> _Problem to work on_:
Print the data exactly as written, line for line, and leave its pictures behind.

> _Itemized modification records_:
###
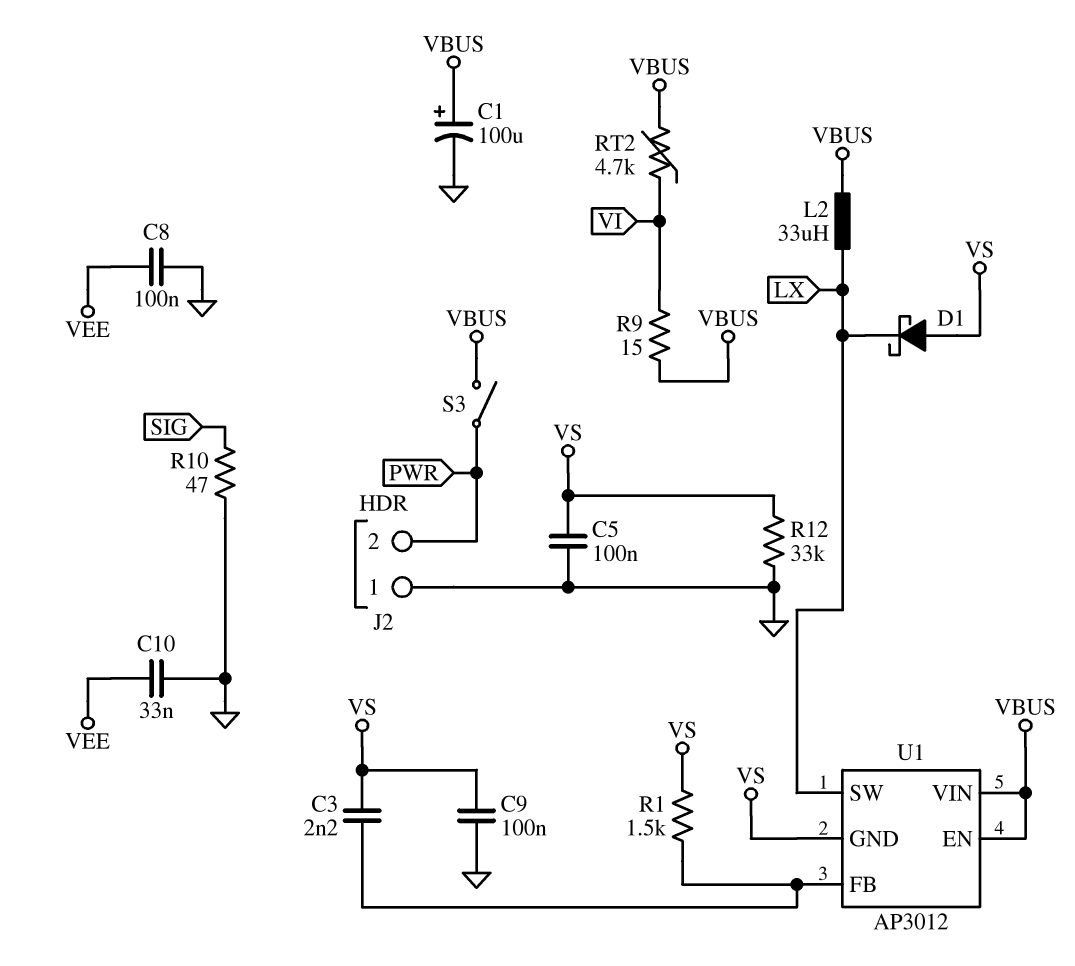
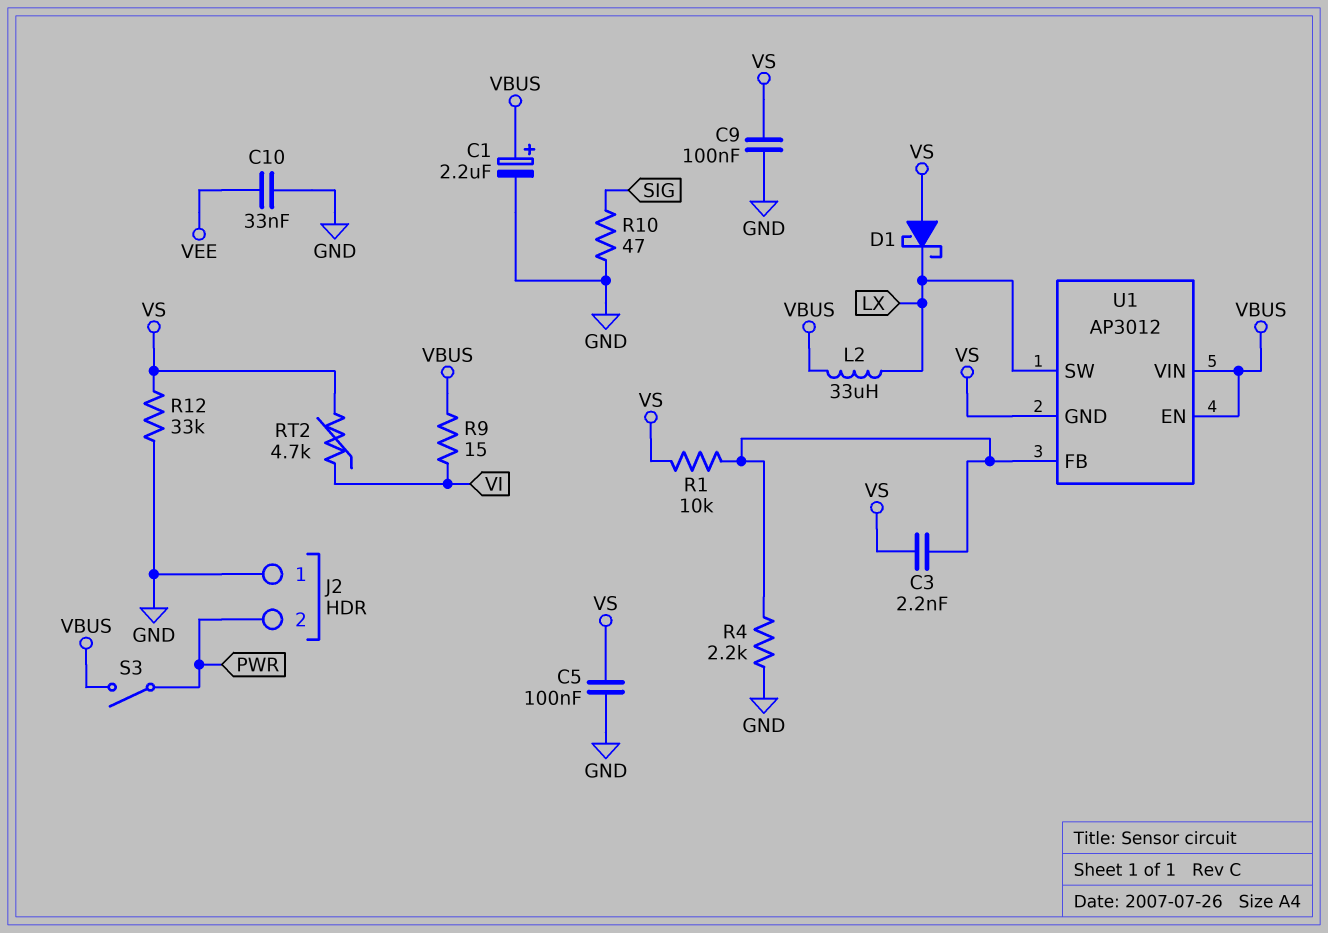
C1: 100uF (plus VBUS, minus GND) -> 2.2uF (plus VBUS, minus GND)
C8: 100nF (GND, VEE) -> none
R1: 1.5k (U1/FB, VS) -> 10k (U1/FB, VS)
R4: none -> 2.2k (GND, U1/FB)
RT2: 4.7k (VBUS, VI) -> 4.7k (VI, VS)

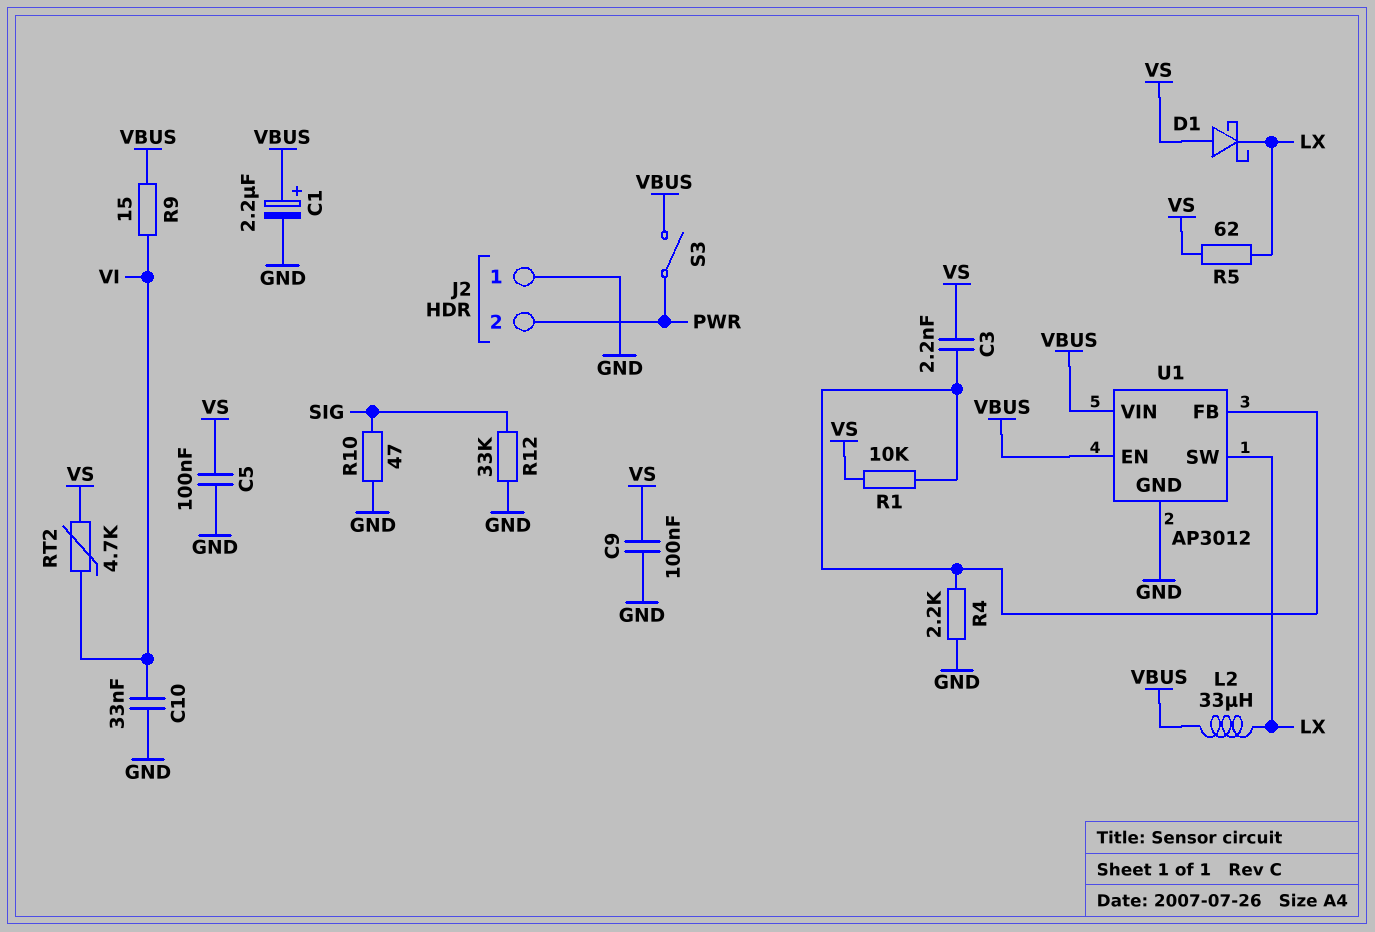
C10: 33nF (GND, VEE) -> 33nF (GND, VI)
R5: none -> 62 (LX, VS)
R12: 33k (GND, VS) -> 33k (GND, SIG)
U1 pin GND: VS -> GND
###
> _Solution_:
C1: 100uF (plus VBUS, minus GND) -> 2.2uF (plus VBUS, minus GND)
C8: 100nF (GND, VEE) -> none
R1: 1.5k (U1/FB, VS) -> 10k (U1/FB, VS)
R4: none -> 2.2k (GND, U1/FB)
RT2: 4.7k (VBUS, VI) -> 4.7k (VI, VS)

C10: 33nF (GND, VEE) -> 33nF (GND, VI)
R5: none -> 62 (LX, VS)
R12: 33k (GND, VS) -> 33k (GND, SIG)
U1 pin GND: VS -> GND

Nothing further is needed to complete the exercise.